▸ **Directions for this task**
Copy out all of the lines below exactly; the pictures do not belong in the copy.

▸ **Data below**
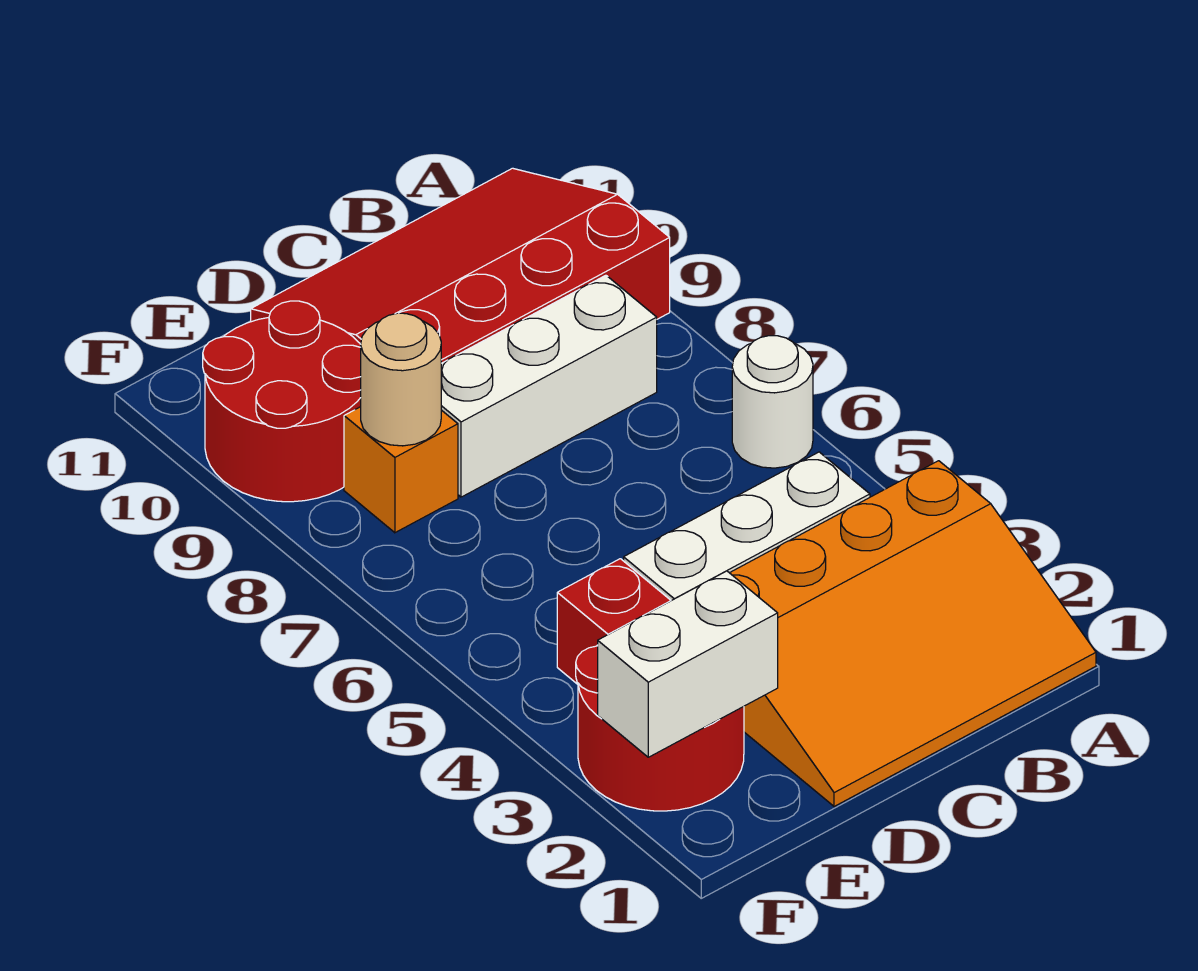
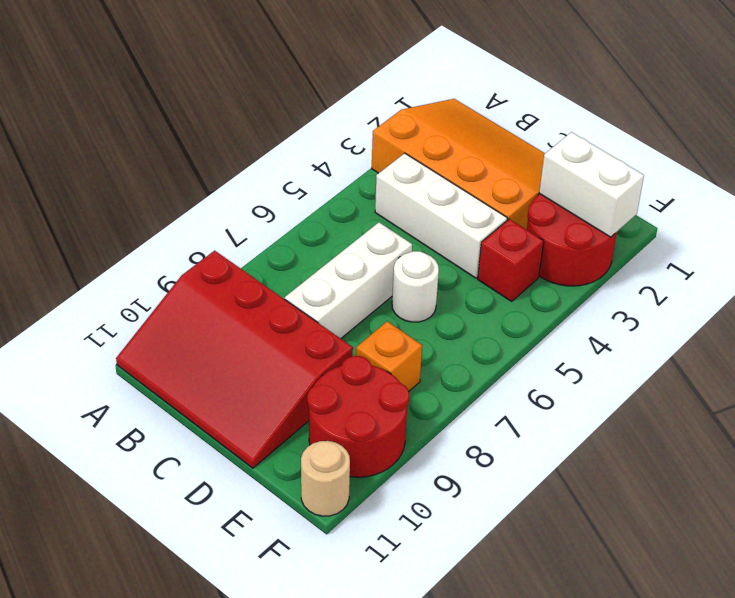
white round brick A6 level 1 -> white round brick D6 level 1
white brick B8:D8 level 1 -> white brick C6:C8 level 1
tan round brick E8 level 2 -> tan round brick F11 level 1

▸ **Written reply**
white round brick A6 level 1 -> white round brick D6 level 1
white brick B8:D8 level 1 -> white brick C6:C8 level 1
tan round brick E8 level 2 -> tan round brick F11 level 1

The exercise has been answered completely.